PROMPT: Would you please set down the lines of the data from the one containing "turquoise rocket: 1 -> 3" to the final line, exactly and only those?

Scene comparison data:

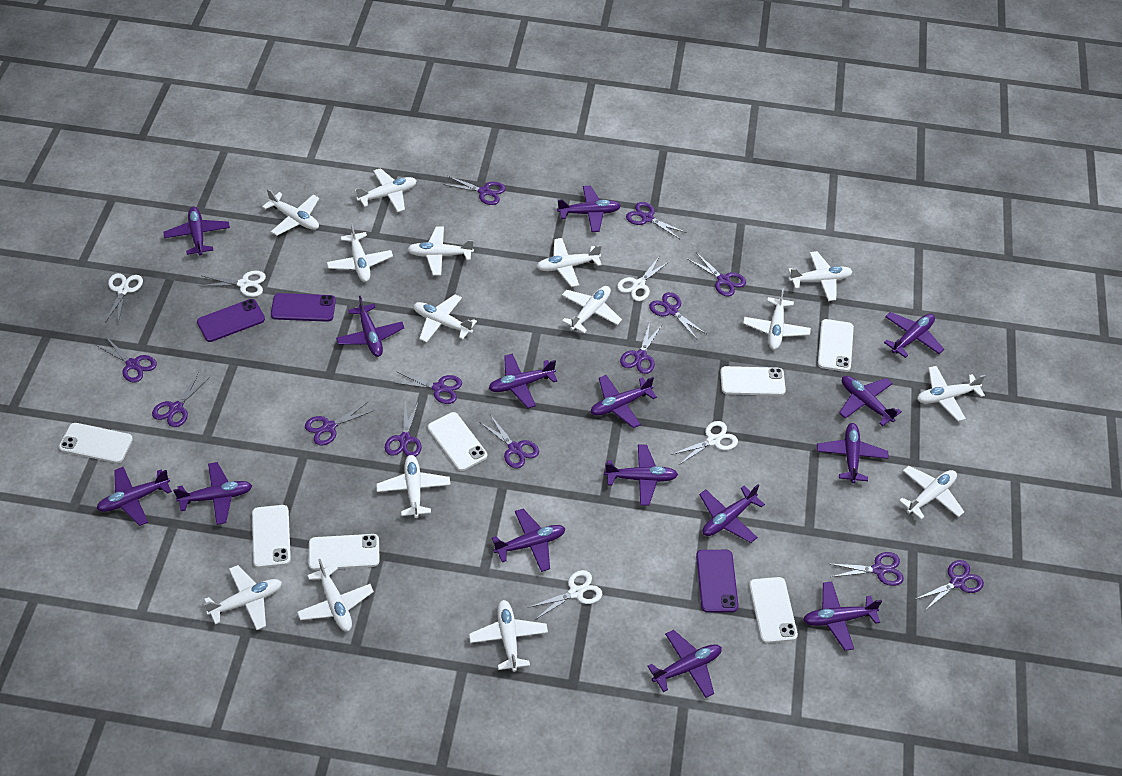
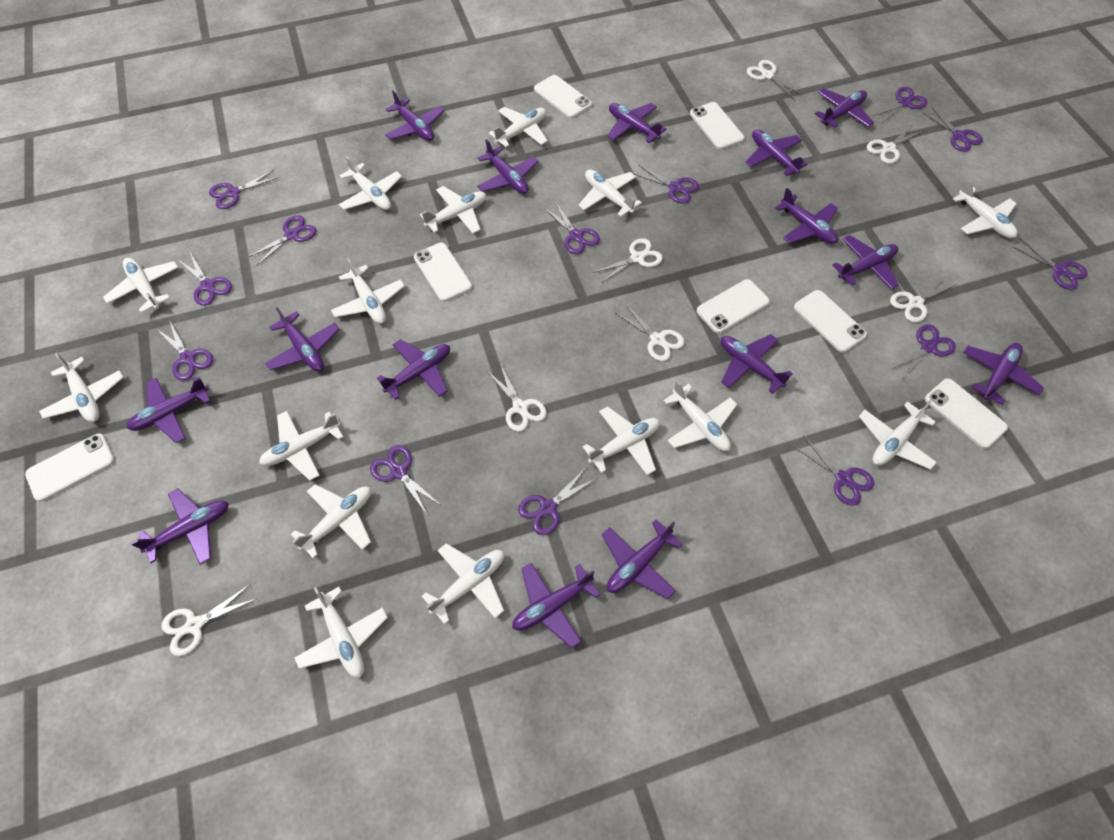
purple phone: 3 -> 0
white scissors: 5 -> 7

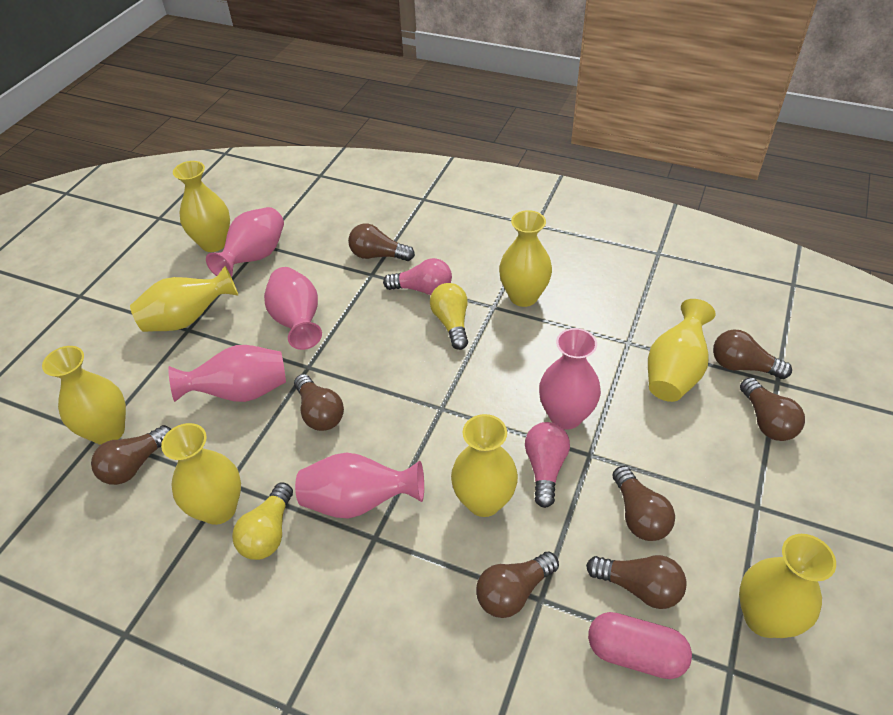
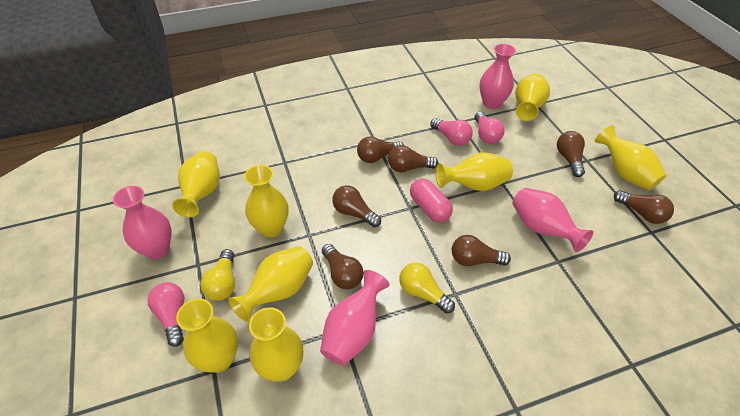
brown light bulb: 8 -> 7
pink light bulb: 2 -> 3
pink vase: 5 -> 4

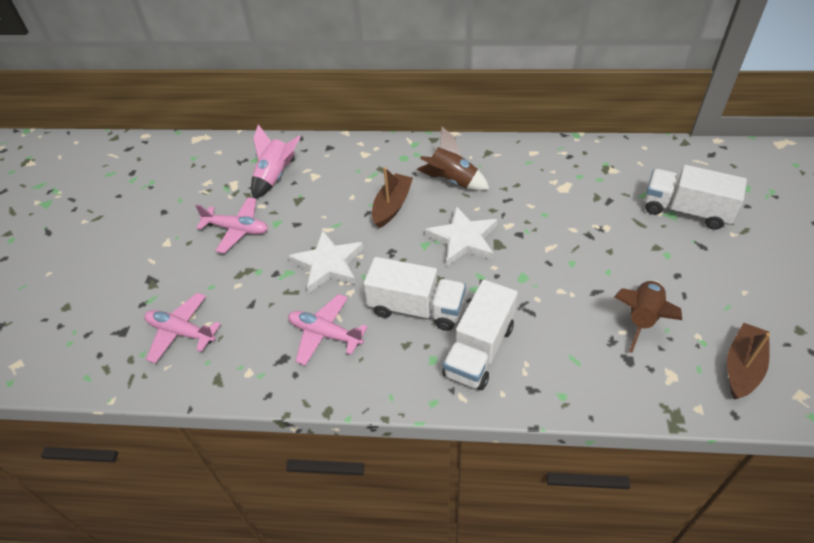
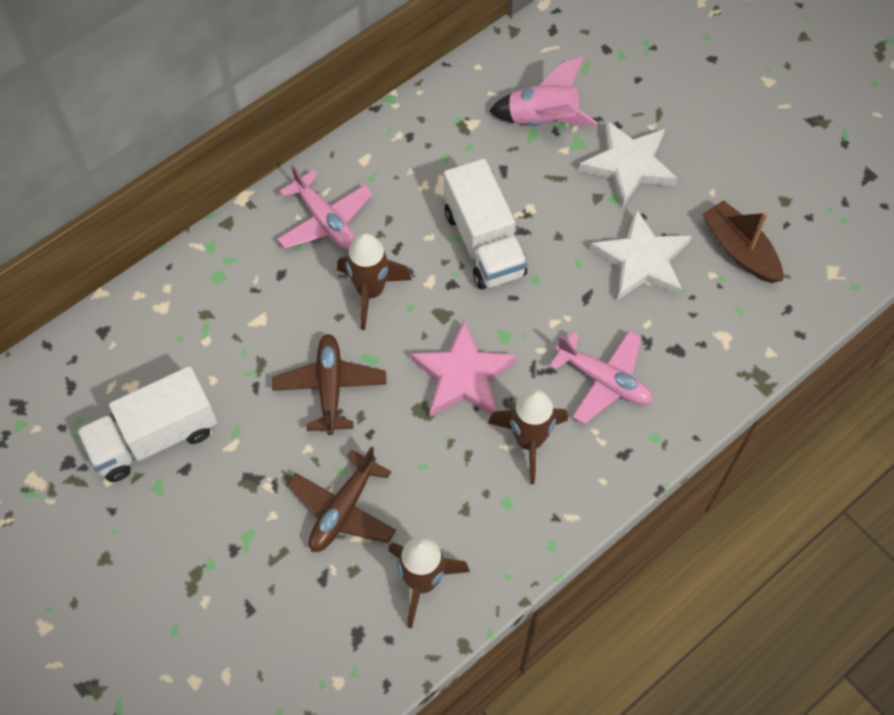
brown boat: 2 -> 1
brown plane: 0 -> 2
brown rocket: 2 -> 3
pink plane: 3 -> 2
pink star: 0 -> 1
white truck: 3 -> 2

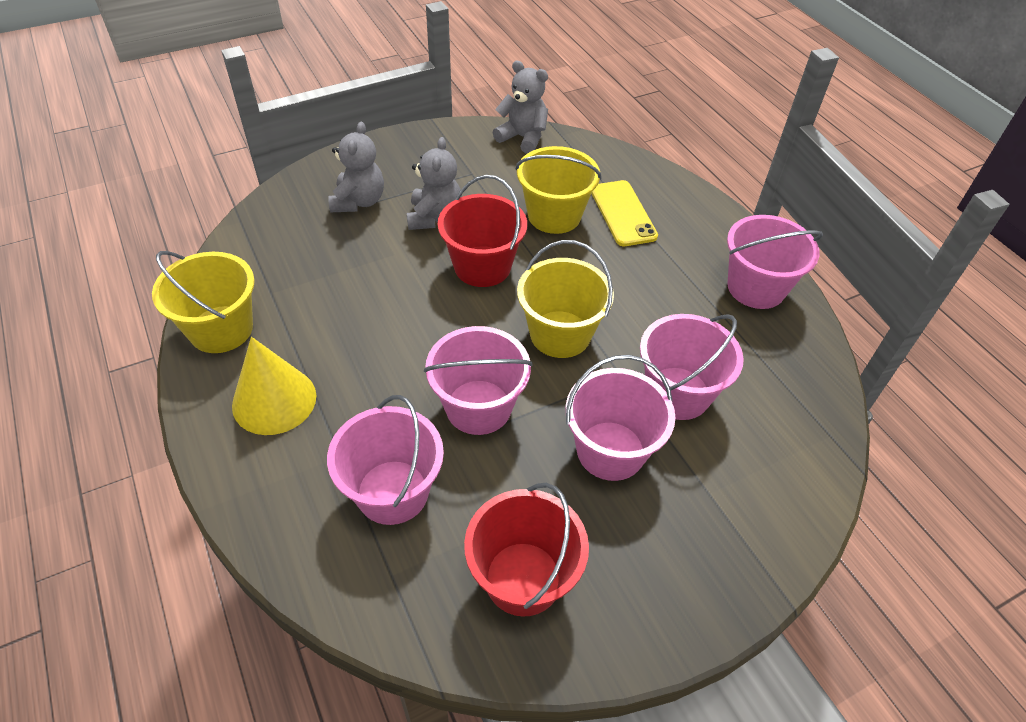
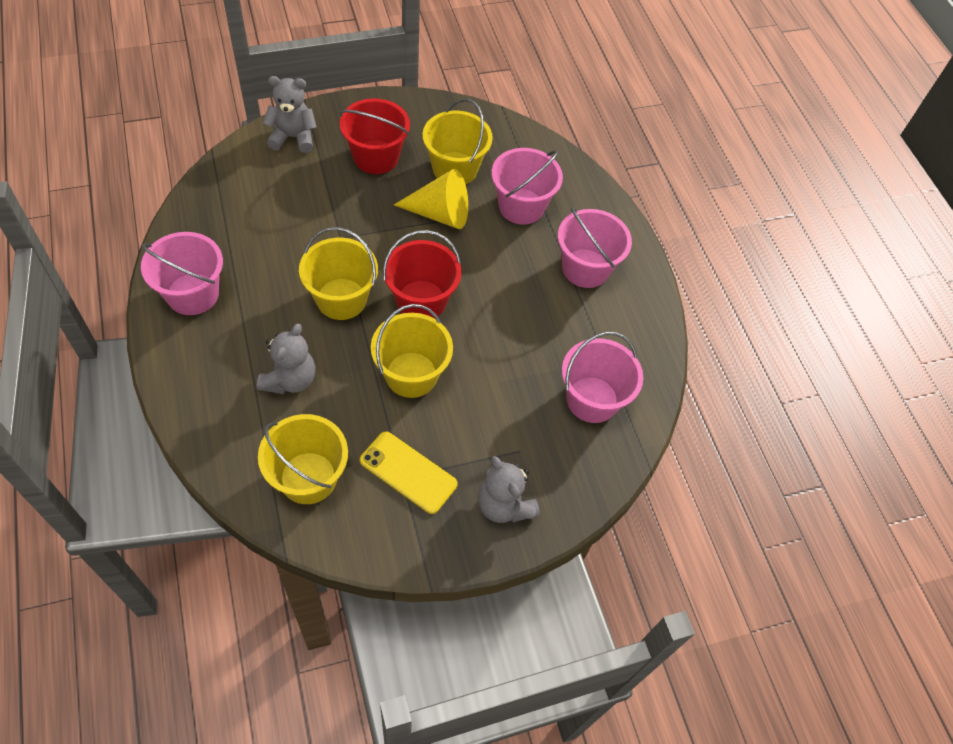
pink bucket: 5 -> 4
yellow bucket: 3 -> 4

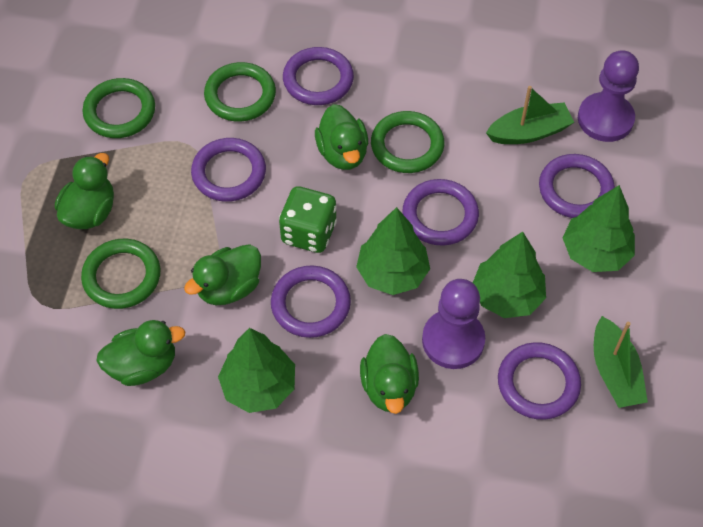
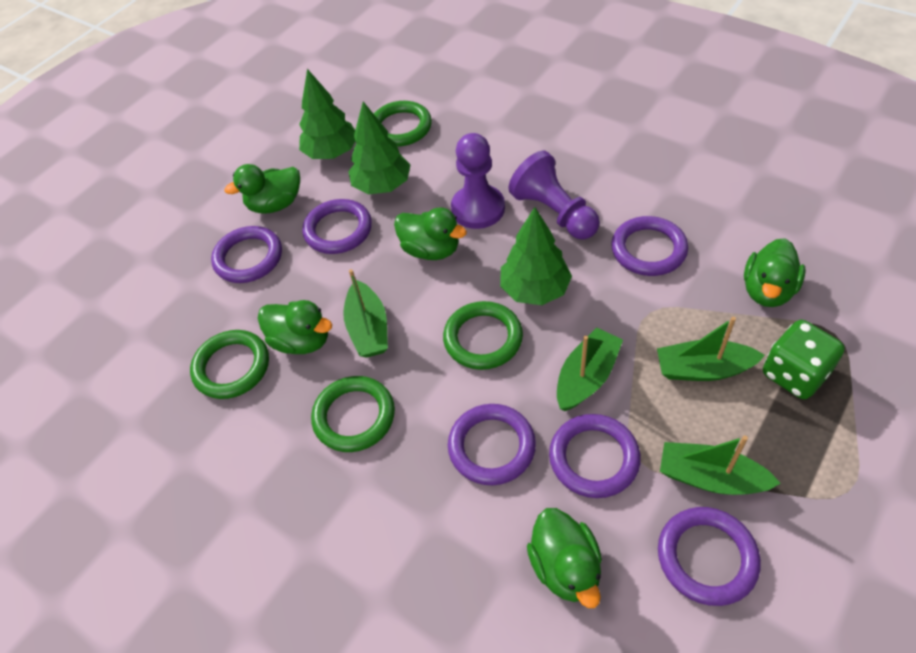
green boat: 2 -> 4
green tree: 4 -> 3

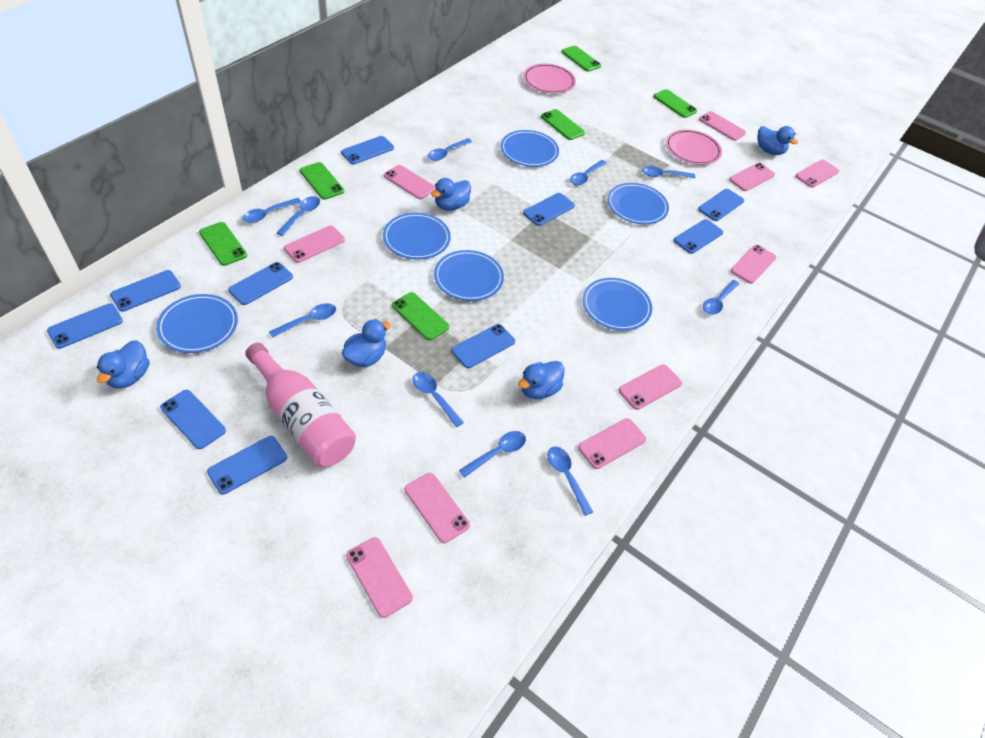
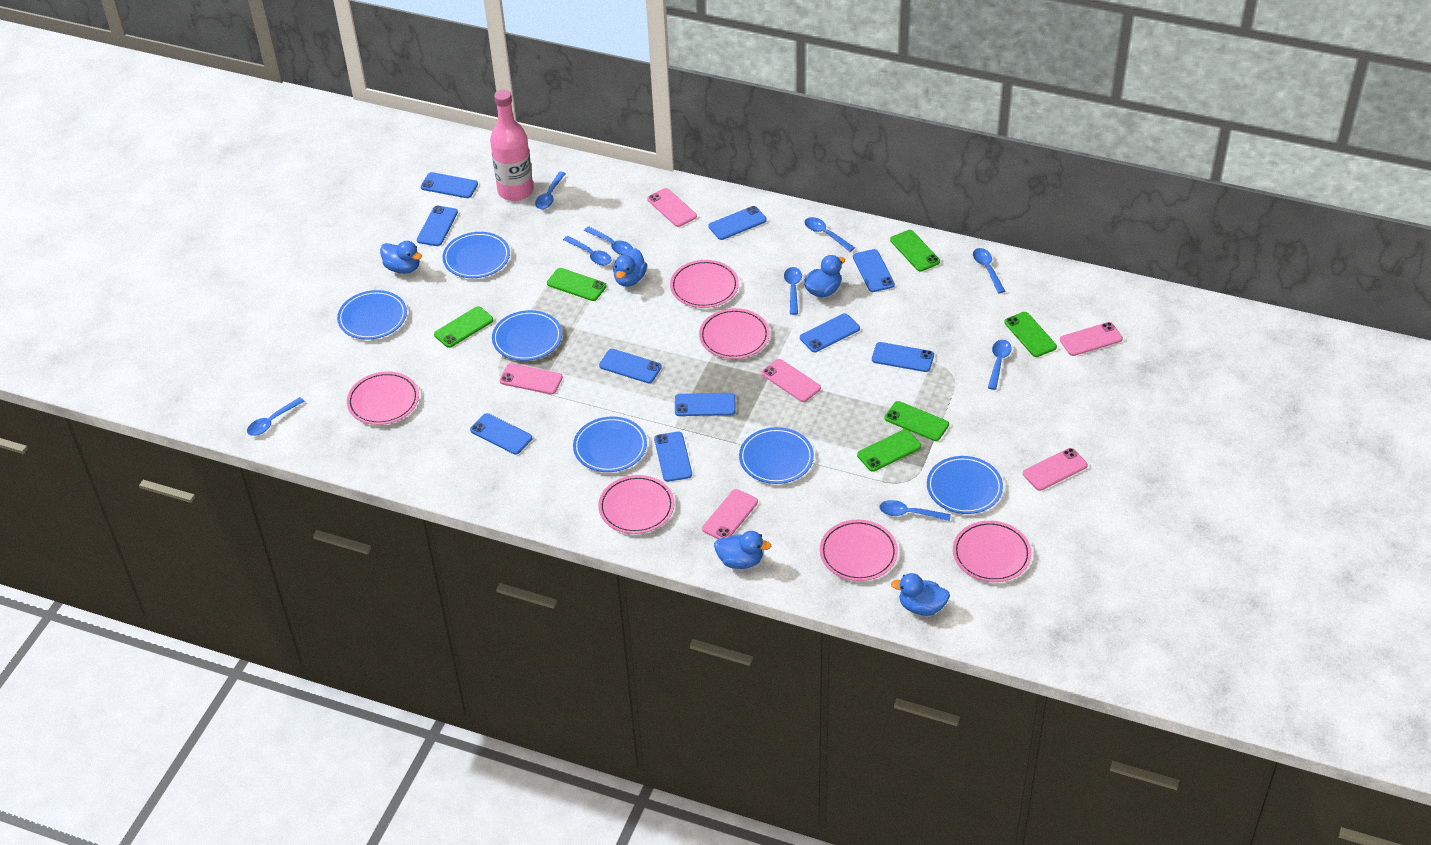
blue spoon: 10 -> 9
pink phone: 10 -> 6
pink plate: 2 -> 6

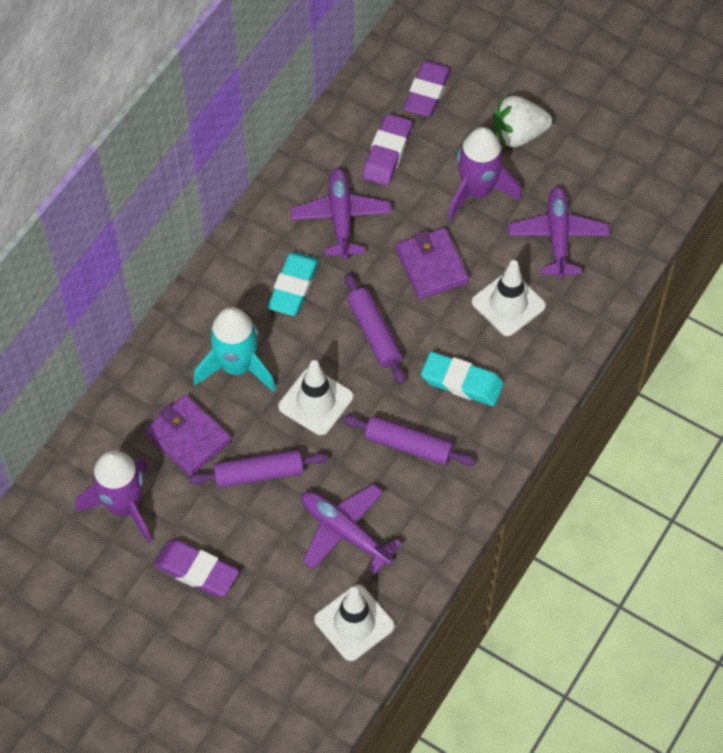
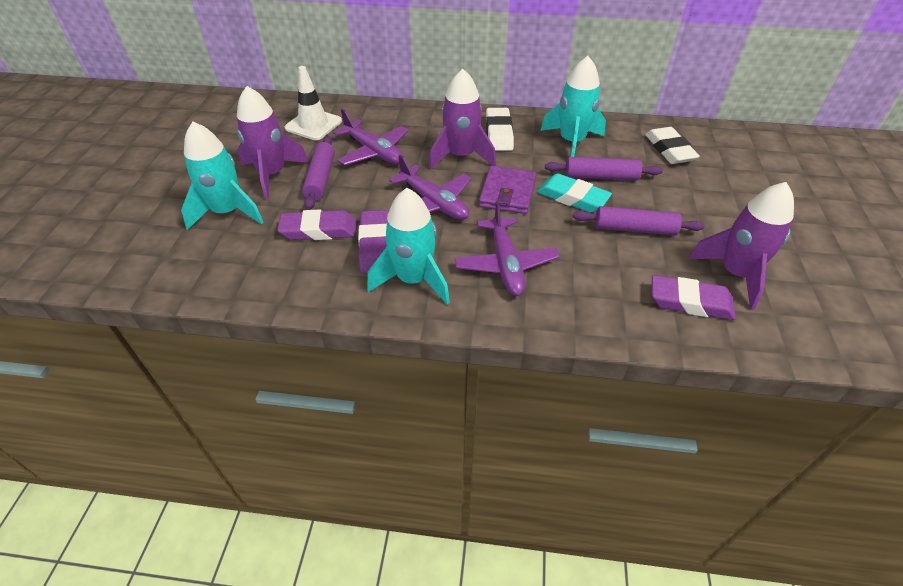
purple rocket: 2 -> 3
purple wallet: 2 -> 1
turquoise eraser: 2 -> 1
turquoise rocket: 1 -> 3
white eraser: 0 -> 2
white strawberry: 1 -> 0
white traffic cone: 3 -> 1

OUTPUT FOR THIS EXERCISE:
turquoise rocket: 1 -> 3
white eraser: 0 -> 2
white strawberry: 1 -> 0
white traffic cone: 3 -> 1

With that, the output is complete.